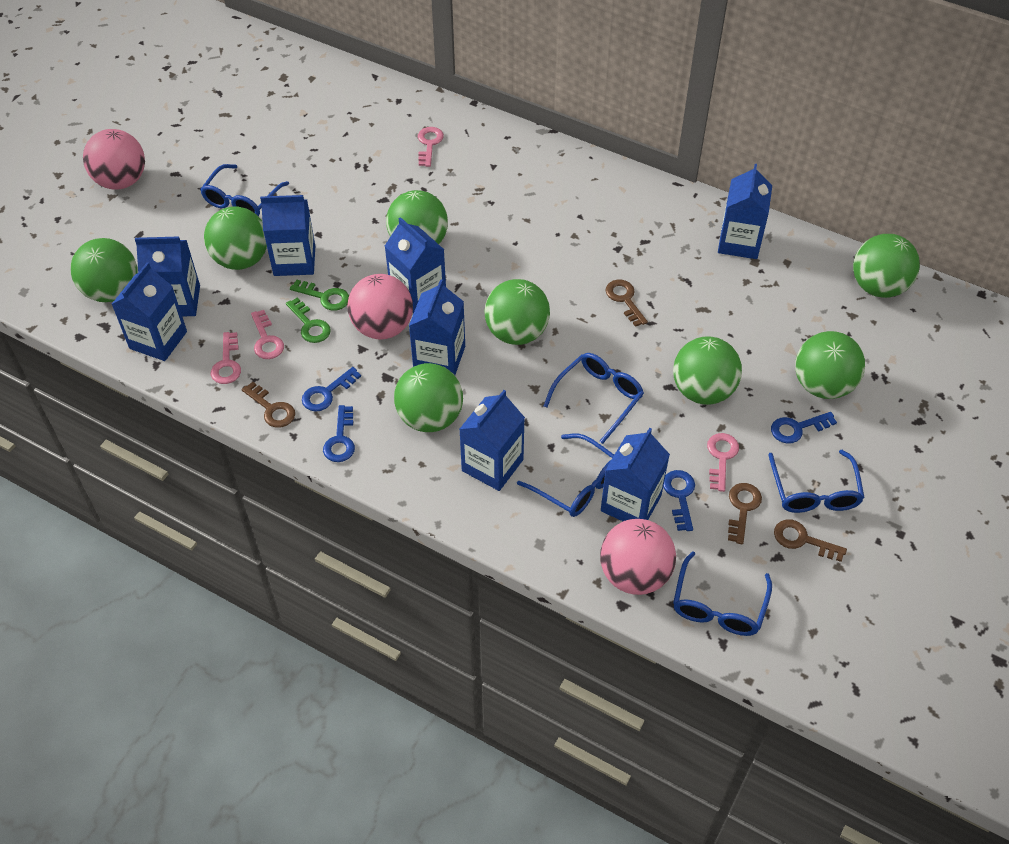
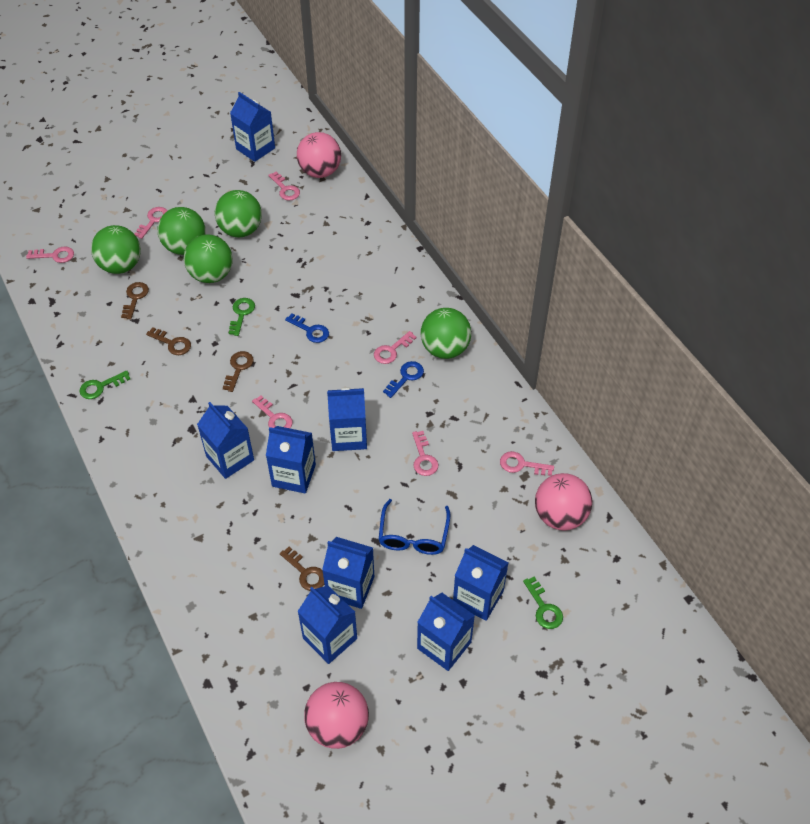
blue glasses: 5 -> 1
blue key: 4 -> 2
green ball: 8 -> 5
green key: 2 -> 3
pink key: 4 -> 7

________________________

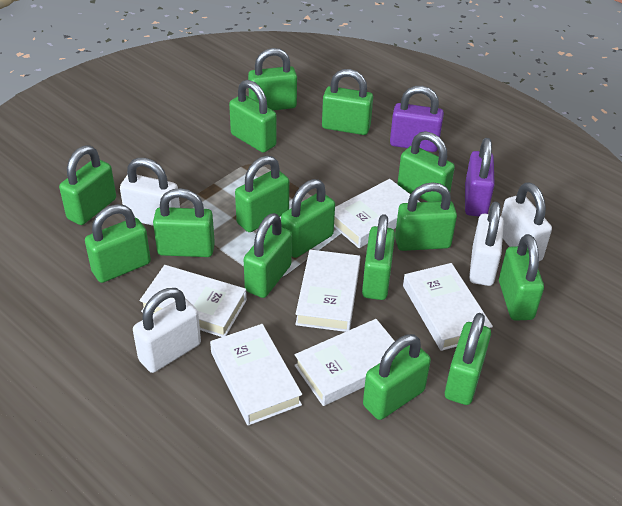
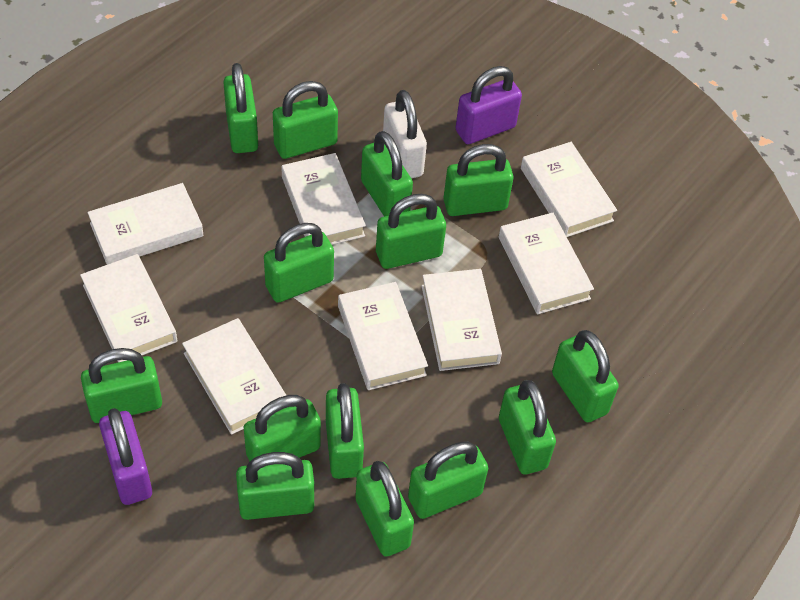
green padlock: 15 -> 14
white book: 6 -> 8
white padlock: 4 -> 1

________________________

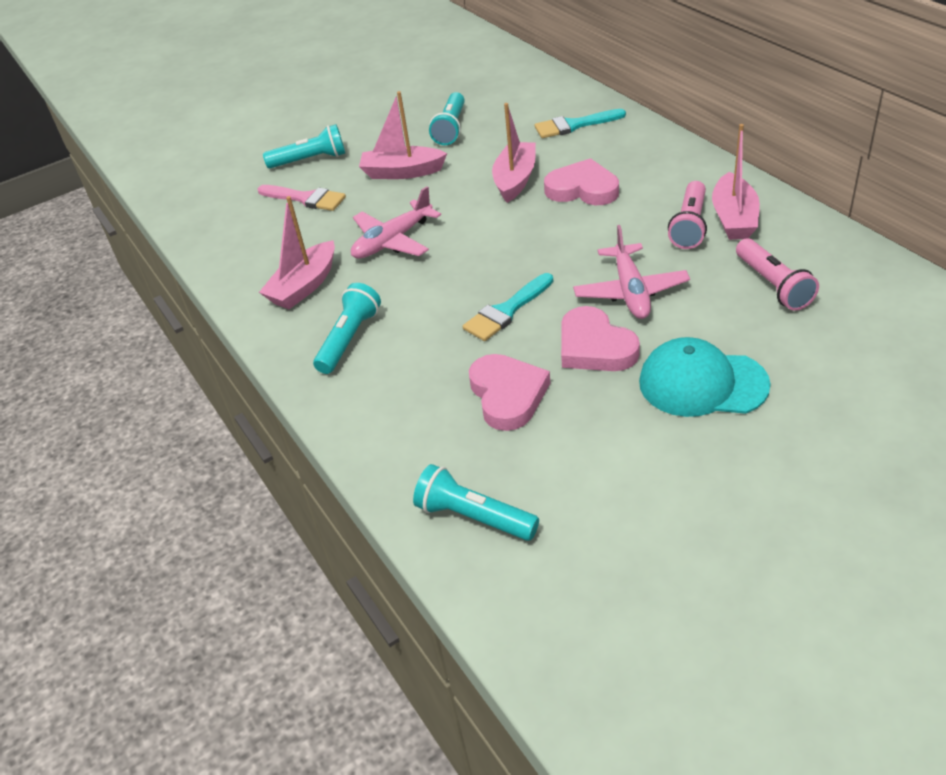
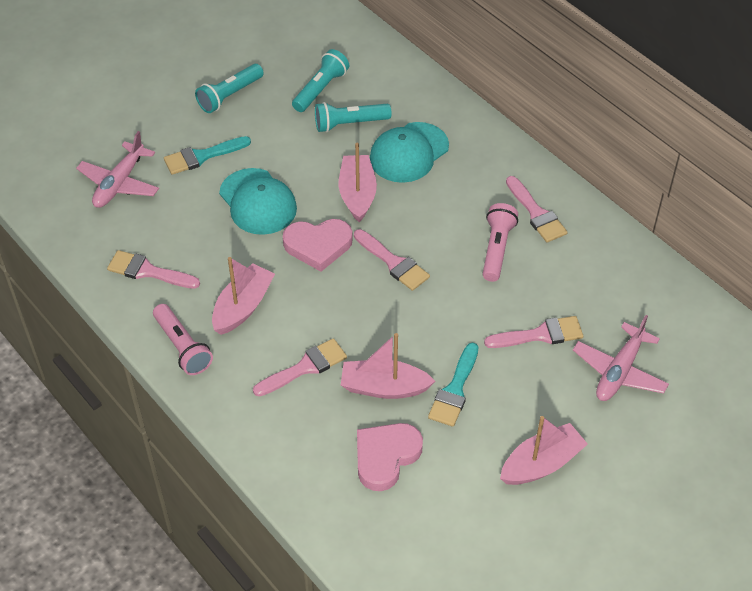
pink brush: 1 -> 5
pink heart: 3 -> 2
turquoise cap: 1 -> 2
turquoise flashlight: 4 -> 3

________________________

The lines above that hold the word "turquoise" should be found and copied out.

- THE ANSWER:
turquoise cap: 1 -> 2
turquoise flashlight: 4 -> 3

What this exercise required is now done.